┏━━

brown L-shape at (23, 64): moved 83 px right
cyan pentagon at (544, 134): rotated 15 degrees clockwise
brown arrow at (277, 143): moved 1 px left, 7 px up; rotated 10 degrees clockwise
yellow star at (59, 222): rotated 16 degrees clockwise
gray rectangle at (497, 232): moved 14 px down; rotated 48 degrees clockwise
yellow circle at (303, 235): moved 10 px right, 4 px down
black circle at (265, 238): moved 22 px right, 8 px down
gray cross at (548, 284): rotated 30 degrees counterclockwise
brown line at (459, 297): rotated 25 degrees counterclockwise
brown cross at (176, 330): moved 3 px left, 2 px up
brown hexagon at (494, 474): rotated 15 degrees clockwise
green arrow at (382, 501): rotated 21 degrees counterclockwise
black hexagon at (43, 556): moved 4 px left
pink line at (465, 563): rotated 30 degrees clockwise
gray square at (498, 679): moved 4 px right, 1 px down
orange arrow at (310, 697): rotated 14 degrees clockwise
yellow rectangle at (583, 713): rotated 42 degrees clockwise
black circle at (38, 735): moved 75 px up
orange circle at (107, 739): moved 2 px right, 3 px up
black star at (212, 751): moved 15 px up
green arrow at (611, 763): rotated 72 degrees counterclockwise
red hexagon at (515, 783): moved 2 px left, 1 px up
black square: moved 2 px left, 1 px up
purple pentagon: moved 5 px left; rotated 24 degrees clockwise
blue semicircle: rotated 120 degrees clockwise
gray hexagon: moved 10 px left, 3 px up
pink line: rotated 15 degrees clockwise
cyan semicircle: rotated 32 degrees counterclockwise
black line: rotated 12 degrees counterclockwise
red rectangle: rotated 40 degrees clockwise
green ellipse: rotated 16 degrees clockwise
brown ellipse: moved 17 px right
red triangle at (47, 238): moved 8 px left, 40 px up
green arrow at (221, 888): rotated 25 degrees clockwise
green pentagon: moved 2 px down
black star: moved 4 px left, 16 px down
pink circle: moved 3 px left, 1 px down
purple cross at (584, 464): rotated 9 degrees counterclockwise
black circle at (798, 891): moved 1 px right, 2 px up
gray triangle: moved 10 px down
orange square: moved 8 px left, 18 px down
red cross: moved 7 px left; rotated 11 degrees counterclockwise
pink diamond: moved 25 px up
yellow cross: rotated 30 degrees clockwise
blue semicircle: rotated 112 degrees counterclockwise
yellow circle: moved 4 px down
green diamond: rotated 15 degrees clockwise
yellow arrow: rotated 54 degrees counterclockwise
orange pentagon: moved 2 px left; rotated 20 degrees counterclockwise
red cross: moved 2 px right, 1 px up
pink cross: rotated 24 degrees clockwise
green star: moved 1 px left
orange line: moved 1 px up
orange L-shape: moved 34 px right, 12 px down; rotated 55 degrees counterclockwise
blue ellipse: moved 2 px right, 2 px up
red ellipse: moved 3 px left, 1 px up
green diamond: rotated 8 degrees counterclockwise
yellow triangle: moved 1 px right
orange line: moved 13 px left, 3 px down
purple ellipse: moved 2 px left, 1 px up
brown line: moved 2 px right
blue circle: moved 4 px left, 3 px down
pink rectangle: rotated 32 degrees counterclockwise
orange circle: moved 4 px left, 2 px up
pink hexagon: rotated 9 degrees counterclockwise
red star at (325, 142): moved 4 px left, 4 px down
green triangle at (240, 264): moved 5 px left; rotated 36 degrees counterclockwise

┗━━

■ What this task involves ■
Print out every entry, keeping each one exact.

■ Solution to this problem ■
brown L-shape at (23, 64): moved 83 px right
cyan pentagon at (544, 134): rotated 15 degrees clockwise
brown arrow at (277, 143): moved 1 px left, 7 px up; rotated 10 degrees clockwise
yellow star at (59, 222): rotated 16 degrees clockwise
gray rectangle at (497, 232): moved 14 px down; rotated 48 degrees clockwise
yellow circle at (303, 235): moved 10 px right, 4 px down
black circle at (265, 238): moved 22 px right, 8 px down
gray cross at (548, 284): rotated 30 degrees counterclockwise
brown line at (459, 297): rotated 25 degrees counterclockwise
brown cross at (176, 330): moved 3 px left, 2 px up
brown hexagon at (494, 474): rotated 15 degrees clockwise
green arrow at (382, 501): rotated 21 degrees counterclockwise
black hexagon at (43, 556): moved 4 px left
pink line at (465, 563): rotated 30 degrees clockwise
gray square at (498, 679): moved 4 px right, 1 px down
orange arrow at (310, 697): rotated 14 degrees clockwise
yellow rectangle at (583, 713): rotated 42 degrees clockwise
black circle at (38, 735): moved 75 px up
orange circle at (107, 739): moved 2 px right, 3 px up
black star at (212, 751): moved 15 px up
green arrow at (611, 763): rotated 72 degrees counterclockwise
red hexagon at (515, 783): moved 2 px left, 1 px up
black square: moved 2 px left, 1 px up
purple pentagon: moved 5 px left; rotated 24 degrees clockwise
blue semicircle: rotated 120 degrees clockwise
gray hexagon: moved 10 px left, 3 px up
pink line: rotated 15 degrees clockwise
cyan semicircle: rotated 32 degrees counterclockwise
black line: rotated 12 degrees counterclockwise
red rectangle: rotated 40 degrees clockwise
green ellipse: rotated 16 degrees clockwise
brown ellipse: moved 17 px right
red triangle at (47, 238): moved 8 px left, 40 px up
green arrow at (221, 888): rotated 25 degrees clockwise
green pentagon: moved 2 px down
black star: moved 4 px left, 16 px down
pink circle: moved 3 px left, 1 px down
purple cross at (584, 464): rotated 9 degrees counterclockwise
black circle at (798, 891): moved 1 px right, 2 px up
gray triangle: moved 10 px down
orange square: moved 8 px left, 18 px down
red cross: moved 7 px left; rotated 11 degrees counterclockwise
pink diamond: moved 25 px up
yellow cross: rotated 30 degrees clockwise
blue semicircle: rotated 112 degrees counterclockwise
yellow circle: moved 4 px down
green diamond: rotated 15 degrees clockwise
yellow arrow: rotated 54 degrees counterclockwise
orange pentagon: moved 2 px left; rotated 20 degrees counterclockwise
red cross: moved 2 px right, 1 px up
pink cross: rotated 24 degrees clockwise
green star: moved 1 px left
orange line: moved 1 px up
orange L-shape: moved 34 px right, 12 px down; rotated 55 degrees counterclockwise
blue ellipse: moved 2 px right, 2 px up
red ellipse: moved 3 px left, 1 px up
green diamond: rotated 8 degrees counterclockwise
yellow triangle: moved 1 px right
orange line: moved 13 px left, 3 px down
purple ellipse: moved 2 px left, 1 px up
brown line: moved 2 px right
blue circle: moved 4 px left, 3 px down
pink rectangle: rotated 32 degrees counterclockwise
orange circle: moved 4 px left, 2 px up
pink hexagon: rotated 9 degrees counterclockwise
red star at (325, 142): moved 4 px left, 4 px down
green triangle at (240, 264): moved 5 px left; rotated 36 degrees counterclockwise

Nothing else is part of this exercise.